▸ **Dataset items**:
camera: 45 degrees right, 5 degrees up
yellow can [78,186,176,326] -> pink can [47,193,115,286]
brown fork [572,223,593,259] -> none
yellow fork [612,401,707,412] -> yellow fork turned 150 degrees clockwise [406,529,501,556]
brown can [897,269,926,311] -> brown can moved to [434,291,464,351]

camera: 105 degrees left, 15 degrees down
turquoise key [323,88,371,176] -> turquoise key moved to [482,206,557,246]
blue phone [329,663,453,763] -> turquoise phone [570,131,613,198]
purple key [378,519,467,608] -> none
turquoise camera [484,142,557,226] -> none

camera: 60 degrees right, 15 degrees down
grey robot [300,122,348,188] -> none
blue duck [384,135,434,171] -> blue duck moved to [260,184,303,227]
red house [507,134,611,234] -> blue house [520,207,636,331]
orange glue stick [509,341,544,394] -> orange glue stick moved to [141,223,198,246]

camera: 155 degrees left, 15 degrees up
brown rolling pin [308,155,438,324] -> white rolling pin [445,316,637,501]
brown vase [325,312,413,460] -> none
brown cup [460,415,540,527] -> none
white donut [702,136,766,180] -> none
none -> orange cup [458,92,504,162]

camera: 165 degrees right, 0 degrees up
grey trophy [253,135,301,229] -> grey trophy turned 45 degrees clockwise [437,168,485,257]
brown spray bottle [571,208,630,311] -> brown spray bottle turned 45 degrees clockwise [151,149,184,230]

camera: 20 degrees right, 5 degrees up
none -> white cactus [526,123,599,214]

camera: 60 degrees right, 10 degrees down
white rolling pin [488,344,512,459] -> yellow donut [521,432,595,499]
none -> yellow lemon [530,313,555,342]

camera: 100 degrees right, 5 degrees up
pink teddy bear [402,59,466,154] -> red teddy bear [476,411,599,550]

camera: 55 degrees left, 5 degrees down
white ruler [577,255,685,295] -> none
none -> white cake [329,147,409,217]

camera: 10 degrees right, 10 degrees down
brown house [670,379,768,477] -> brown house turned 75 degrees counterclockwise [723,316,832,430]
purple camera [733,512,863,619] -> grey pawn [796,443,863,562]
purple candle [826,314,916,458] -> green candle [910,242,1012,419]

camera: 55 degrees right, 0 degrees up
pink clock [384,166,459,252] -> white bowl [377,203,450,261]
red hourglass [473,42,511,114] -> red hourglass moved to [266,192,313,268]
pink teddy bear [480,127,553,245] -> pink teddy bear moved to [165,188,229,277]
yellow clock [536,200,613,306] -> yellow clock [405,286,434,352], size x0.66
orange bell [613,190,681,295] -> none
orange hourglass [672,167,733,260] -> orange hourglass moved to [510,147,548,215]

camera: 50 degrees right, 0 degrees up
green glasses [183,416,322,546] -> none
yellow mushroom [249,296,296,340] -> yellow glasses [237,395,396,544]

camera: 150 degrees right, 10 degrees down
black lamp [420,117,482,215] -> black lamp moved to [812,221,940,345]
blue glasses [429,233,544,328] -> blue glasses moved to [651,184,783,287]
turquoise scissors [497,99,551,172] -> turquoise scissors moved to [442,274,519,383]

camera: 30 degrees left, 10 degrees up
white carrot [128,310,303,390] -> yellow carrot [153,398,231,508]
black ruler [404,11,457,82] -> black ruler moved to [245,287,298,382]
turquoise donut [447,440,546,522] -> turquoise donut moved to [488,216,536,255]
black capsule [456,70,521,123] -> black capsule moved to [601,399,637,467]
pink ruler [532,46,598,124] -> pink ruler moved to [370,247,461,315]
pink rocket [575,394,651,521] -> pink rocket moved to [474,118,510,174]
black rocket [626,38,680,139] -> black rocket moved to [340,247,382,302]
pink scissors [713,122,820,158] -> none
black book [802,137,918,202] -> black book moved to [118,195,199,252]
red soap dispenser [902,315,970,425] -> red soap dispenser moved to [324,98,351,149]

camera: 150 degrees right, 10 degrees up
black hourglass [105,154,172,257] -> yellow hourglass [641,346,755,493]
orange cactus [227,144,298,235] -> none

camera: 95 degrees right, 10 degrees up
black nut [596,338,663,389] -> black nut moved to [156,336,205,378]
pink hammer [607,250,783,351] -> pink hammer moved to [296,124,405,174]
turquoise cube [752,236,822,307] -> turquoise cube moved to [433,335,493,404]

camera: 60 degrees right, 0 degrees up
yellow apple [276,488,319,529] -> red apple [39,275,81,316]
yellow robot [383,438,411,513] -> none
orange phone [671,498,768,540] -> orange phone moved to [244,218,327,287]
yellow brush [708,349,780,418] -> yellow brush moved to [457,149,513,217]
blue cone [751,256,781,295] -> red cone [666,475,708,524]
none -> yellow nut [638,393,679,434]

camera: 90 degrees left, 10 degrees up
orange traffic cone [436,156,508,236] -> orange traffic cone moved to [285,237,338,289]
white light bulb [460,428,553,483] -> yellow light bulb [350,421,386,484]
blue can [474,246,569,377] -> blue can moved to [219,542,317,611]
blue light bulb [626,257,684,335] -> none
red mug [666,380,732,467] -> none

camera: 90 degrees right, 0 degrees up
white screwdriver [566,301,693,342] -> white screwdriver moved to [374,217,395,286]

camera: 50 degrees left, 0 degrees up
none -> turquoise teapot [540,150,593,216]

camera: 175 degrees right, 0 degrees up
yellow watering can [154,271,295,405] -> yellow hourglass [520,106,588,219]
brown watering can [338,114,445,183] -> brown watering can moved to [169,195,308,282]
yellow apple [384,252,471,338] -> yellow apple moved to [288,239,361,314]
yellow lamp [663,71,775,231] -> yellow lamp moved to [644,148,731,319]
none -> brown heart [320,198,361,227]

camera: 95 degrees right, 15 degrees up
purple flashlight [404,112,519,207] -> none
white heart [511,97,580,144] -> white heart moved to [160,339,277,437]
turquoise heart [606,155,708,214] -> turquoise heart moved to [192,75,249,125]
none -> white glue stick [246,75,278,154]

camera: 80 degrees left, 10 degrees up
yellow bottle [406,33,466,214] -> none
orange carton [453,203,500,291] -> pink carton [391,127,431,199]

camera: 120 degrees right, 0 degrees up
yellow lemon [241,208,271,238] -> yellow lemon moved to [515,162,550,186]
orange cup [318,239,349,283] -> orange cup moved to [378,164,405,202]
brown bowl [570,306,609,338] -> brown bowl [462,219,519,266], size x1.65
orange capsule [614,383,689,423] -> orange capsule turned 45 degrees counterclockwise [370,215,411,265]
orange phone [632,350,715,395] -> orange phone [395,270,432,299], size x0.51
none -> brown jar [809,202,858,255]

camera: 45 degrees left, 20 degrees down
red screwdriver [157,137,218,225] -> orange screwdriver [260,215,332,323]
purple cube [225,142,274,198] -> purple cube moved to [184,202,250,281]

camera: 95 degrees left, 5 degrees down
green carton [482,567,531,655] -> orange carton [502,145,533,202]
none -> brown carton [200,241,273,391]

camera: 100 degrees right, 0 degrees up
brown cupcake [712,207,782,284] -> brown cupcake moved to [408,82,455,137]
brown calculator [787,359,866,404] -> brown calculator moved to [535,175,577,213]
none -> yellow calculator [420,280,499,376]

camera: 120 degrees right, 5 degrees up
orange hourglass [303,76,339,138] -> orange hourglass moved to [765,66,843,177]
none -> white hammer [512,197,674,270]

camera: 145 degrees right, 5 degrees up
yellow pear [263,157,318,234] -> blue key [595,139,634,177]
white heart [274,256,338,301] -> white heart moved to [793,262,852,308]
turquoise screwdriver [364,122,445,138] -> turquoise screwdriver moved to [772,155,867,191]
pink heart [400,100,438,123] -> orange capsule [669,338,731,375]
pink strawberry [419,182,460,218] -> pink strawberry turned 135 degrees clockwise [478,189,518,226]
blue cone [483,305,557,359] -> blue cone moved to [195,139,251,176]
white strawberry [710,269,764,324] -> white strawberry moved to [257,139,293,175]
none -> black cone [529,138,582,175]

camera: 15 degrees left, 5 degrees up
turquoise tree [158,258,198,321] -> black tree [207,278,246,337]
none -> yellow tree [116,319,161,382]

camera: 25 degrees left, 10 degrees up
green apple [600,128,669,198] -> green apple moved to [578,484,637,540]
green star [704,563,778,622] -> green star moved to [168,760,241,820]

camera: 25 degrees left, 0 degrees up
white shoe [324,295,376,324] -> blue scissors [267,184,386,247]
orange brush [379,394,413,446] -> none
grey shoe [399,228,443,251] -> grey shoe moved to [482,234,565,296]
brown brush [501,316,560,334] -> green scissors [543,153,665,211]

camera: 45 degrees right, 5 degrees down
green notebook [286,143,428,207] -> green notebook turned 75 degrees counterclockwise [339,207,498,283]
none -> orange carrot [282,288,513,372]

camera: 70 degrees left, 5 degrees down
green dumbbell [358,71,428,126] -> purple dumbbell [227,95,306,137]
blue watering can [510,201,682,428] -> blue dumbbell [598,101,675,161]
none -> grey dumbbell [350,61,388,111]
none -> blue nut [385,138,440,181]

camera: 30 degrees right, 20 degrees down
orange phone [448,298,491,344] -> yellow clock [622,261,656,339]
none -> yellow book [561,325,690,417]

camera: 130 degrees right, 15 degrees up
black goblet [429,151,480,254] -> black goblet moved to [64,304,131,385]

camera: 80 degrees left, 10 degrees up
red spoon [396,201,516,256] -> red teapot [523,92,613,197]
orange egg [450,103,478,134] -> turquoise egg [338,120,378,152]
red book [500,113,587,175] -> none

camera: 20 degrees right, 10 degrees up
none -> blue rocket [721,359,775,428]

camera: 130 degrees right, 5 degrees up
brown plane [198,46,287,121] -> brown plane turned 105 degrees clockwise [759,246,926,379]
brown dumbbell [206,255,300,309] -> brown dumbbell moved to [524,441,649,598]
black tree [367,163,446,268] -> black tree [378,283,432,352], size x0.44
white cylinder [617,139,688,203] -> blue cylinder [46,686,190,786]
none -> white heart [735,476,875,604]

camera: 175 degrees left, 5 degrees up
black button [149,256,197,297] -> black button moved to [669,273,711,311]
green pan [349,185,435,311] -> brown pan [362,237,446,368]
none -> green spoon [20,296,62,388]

▸ **Brief**: Beginning at the line above that contains "camera: 95 degrees right, 15 degrees up", return each line exactly through the line that contains "turquoise screwdriver [364,122,445,138]", and no others.

▸ **Task response**:
camera: 95 degrees right, 15 degrees up
purple flashlight [404,112,519,207] -> none
white heart [511,97,580,144] -> white heart moved to [160,339,277,437]
turquoise heart [606,155,708,214] -> turquoise heart moved to [192,75,249,125]
none -> white glue stick [246,75,278,154]

camera: 80 degrees left, 10 degrees up
yellow bottle [406,33,466,214] -> none
orange carton [453,203,500,291] -> pink carton [391,127,431,199]

camera: 120 degrees right, 0 degrees up
yellow lemon [241,208,271,238] -> yellow lemon moved to [515,162,550,186]
orange cup [318,239,349,283] -> orange cup moved to [378,164,405,202]
brown bowl [570,306,609,338] -> brown bowl [462,219,519,266], size x1.65
orange capsule [614,383,689,423] -> orange capsule turned 45 degrees counterclockwise [370,215,411,265]
orange phone [632,350,715,395] -> orange phone [395,270,432,299], size x0.51
none -> brown jar [809,202,858,255]

camera: 45 degrees left, 20 degrees down
red screwdriver [157,137,218,225] -> orange screwdriver [260,215,332,323]
purple cube [225,142,274,198] -> purple cube moved to [184,202,250,281]

camera: 95 degrees left, 5 degrees down
green carton [482,567,531,655] -> orange carton [502,145,533,202]
none -> brown carton [200,241,273,391]

camera: 100 degrees right, 0 degrees up
brown cupcake [712,207,782,284] -> brown cupcake moved to [408,82,455,137]
brown calculator [787,359,866,404] -> brown calculator moved to [535,175,577,213]
none -> yellow calculator [420,280,499,376]

camera: 120 degrees right, 5 degrees up
orange hourglass [303,76,339,138] -> orange hourglass moved to [765,66,843,177]
none -> white hammer [512,197,674,270]

camera: 145 degrees right, 5 degrees up
yellow pear [263,157,318,234] -> blue key [595,139,634,177]
white heart [274,256,338,301] -> white heart moved to [793,262,852,308]
turquoise screwdriver [364,122,445,138] -> turquoise screwdriver moved to [772,155,867,191]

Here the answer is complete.